Action item — Provide an exact copy of the data, excluding the images.

[Before-and-after change data]
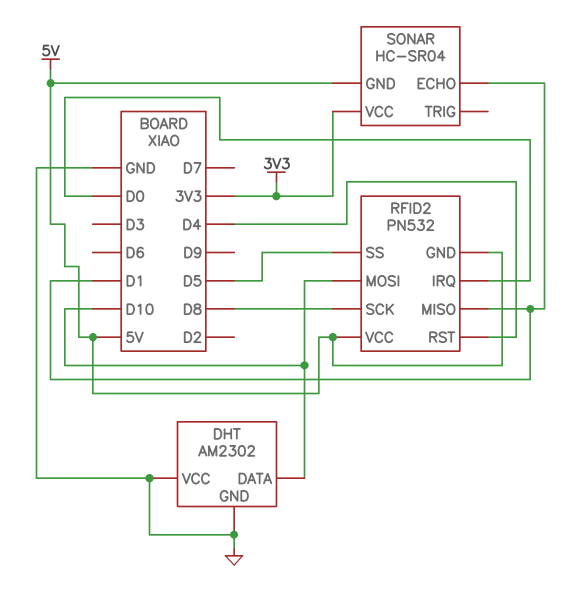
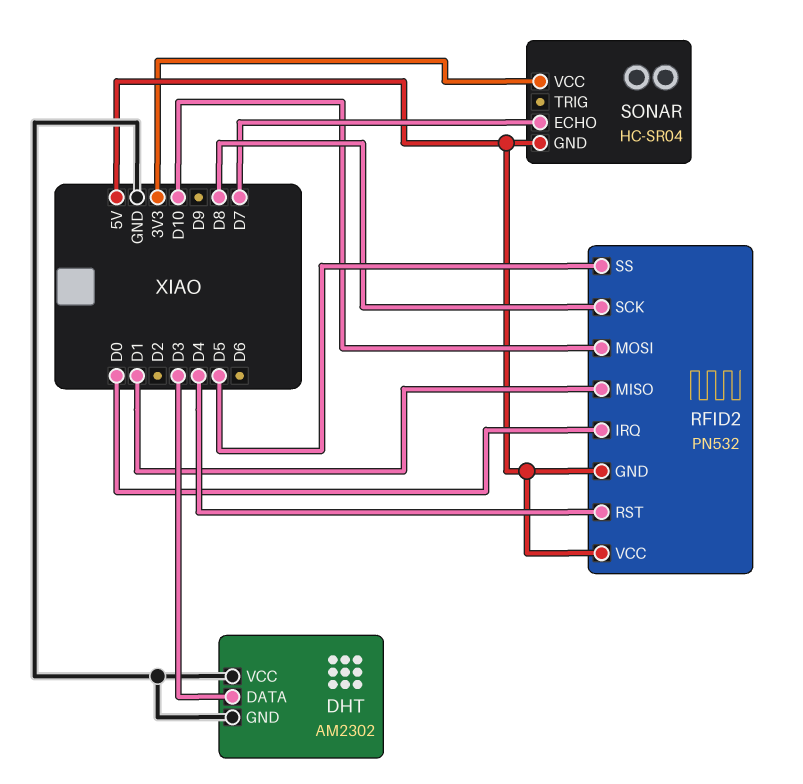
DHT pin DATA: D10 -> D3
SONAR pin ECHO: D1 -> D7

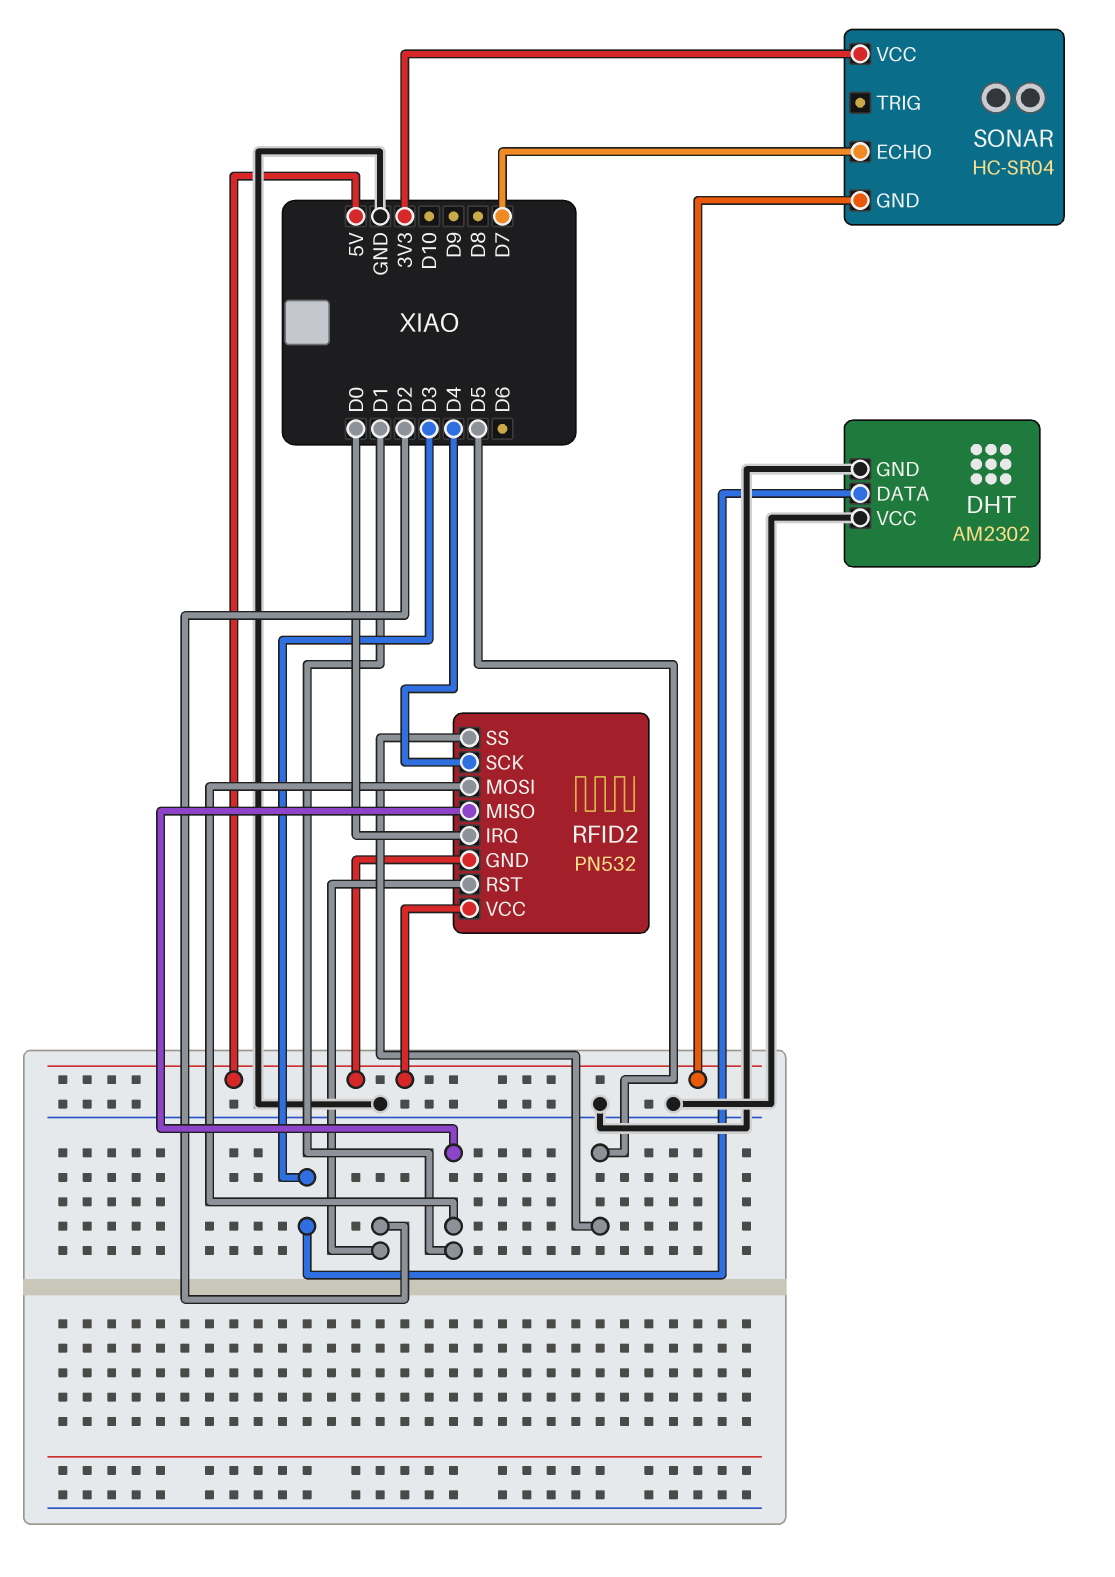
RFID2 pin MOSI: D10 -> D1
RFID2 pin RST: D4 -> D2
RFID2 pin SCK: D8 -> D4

Response to this task —
DHT pin DATA: D10 -> D3
SONAR pin ECHO: D1 -> D7

RFID2 pin MOSI: D10 -> D1
RFID2 pin RST: D4 -> D2
RFID2 pin SCK: D8 -> D4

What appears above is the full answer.